• **GIVEN EXERCISE**:
Copy every line of the listing below, requests included, and multiply each coordinate in the answers by 0.6, rounding to the nearest whole number with halves going up.

--- Begin LISTING ---

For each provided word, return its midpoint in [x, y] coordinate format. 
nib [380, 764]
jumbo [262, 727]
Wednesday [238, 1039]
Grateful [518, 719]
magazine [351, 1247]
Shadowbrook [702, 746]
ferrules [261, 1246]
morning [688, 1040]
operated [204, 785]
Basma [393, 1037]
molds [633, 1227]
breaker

--- End LISTING ---

• **ANSWER FOR THE TASK**:
For each provided word, return its midpoint in [x, y] coordinate format. 
nib [228, 458]
jumbo [157, 436]
Wednesday [143, 623]
Grateful [311, 431]
magazine [211, 748]
Shadowbrook [421, 448]
ferrules [157, 748]
morning [413, 624]
operated [122, 471]
Basma [236, 622]
molds [380, 736]
breaker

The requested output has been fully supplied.